_Task to carry out_. Show every line in the listing below that contains the string "tuplet".

══ Data in this exercise ══

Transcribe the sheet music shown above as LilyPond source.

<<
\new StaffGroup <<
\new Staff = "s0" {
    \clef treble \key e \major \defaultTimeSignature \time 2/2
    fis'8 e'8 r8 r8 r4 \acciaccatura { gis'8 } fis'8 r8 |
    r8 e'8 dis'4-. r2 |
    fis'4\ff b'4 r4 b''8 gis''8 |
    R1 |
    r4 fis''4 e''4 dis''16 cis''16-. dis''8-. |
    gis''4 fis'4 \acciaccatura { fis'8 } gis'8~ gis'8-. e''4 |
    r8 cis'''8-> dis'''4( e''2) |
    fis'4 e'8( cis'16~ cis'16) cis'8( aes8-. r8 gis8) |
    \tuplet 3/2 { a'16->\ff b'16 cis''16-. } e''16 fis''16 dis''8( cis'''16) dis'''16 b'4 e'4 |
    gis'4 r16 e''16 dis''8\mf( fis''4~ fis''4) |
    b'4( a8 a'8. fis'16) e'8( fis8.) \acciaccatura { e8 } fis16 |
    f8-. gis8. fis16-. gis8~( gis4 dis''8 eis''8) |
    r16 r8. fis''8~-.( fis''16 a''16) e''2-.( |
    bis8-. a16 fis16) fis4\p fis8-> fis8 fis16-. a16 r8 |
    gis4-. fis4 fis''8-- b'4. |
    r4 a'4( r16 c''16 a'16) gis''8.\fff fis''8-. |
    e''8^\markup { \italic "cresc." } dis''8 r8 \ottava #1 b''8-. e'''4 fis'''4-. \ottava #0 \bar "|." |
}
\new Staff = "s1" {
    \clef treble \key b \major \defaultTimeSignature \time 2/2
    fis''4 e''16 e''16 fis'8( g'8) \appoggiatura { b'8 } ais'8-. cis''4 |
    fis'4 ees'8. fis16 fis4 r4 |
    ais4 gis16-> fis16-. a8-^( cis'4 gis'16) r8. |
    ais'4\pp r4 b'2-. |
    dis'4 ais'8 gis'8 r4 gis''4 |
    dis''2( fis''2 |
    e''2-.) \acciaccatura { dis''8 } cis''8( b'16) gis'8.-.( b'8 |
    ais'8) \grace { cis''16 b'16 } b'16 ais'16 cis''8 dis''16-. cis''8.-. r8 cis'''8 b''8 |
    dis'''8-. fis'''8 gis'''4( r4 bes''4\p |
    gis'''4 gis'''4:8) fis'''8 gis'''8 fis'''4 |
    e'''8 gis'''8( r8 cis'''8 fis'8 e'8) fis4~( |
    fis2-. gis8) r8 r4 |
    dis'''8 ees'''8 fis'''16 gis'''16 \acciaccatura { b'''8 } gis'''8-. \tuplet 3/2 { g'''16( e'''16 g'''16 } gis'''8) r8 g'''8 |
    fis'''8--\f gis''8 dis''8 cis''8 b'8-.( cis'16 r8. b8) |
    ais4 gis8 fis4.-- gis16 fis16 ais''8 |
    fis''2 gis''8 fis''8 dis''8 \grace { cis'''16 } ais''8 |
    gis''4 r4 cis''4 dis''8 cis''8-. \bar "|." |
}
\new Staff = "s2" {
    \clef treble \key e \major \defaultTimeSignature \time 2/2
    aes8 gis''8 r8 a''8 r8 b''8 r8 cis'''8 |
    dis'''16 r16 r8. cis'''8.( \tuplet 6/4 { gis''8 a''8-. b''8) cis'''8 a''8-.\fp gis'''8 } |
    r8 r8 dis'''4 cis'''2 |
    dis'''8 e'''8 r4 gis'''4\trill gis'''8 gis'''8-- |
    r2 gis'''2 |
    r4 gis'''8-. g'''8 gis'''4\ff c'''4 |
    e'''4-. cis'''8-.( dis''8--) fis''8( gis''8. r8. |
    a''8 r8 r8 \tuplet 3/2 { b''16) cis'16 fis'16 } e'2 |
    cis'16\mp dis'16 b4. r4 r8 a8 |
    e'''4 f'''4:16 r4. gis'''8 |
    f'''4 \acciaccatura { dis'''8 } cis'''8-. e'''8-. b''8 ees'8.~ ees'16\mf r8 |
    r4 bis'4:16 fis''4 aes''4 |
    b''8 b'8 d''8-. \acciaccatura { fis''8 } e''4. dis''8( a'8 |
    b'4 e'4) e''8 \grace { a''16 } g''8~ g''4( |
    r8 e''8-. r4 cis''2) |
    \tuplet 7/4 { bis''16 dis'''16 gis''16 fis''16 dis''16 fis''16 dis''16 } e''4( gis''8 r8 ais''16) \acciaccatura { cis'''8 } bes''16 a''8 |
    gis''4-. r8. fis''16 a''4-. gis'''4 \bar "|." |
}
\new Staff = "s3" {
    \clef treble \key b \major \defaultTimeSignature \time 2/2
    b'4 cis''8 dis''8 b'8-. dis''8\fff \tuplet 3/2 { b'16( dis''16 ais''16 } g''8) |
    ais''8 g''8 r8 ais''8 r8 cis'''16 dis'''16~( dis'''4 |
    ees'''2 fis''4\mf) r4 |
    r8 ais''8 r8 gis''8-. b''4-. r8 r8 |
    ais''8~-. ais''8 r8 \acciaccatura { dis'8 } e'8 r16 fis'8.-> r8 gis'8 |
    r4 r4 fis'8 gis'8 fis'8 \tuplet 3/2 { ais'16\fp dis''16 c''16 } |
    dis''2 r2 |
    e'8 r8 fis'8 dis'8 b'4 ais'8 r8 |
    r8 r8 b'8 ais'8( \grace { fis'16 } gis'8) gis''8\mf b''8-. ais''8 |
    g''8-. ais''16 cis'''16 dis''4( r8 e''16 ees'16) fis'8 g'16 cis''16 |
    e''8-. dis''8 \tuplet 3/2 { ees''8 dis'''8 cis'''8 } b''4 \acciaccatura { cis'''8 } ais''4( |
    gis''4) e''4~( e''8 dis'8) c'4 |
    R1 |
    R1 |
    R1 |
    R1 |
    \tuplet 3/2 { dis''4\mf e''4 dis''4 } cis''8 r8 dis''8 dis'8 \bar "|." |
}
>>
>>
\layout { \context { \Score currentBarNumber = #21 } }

═══

_Task result_.
    \tuplet 3/2 { a'16->\ff b'16 cis''16-. } e''16 fis''16 dis''8( cis'''16) dis'''16 b'4 e'4 |
    dis'''8 ees'''8 fis'''16 gis'''16 \acciaccatura { b'''8 } gis'''8-. \tuplet 3/2 { g'''16( e'''16 g'''16 } gis'''8) r8 g'''8 |
    dis'''16 r16 r8. cis'''8.( \tuplet 6/4 { gis''8 a''8-. b''8) cis'''8 a''8-.\fp gis'''8 } |
    a''8 r8 r8 \tuplet 3/2 { b''16) cis'16 fis'16 } e'2 |
    \tuplet 7/4 { bis''16 dis'''16 gis''16 fis''16 dis''16 fis''16 dis''16 } e''4( gis''8 r8 ais''16) \acciaccatura { cis'''8 } bes''16 a''8 |
    b'4 cis''8 dis''8 b'8-. dis''8\fff \tuplet 3/2 { b'16( dis''16 ais''16 } g''8) |
    r4 r4 fis'8 gis'8 fis'8 \tuplet 3/2 { ais'16\fp dis''16 c''16 } |
    e''8-. dis''8 \tuplet 3/2 { ees''8 dis'''8 cis'''8 } b''4 \acciaccatura { cis'''8 } ais''4( |
    \tuplet 3/2 { dis''4\mf e''4 dis''4 } cis''8 r8 dis''8 dis'8 \bar "|." |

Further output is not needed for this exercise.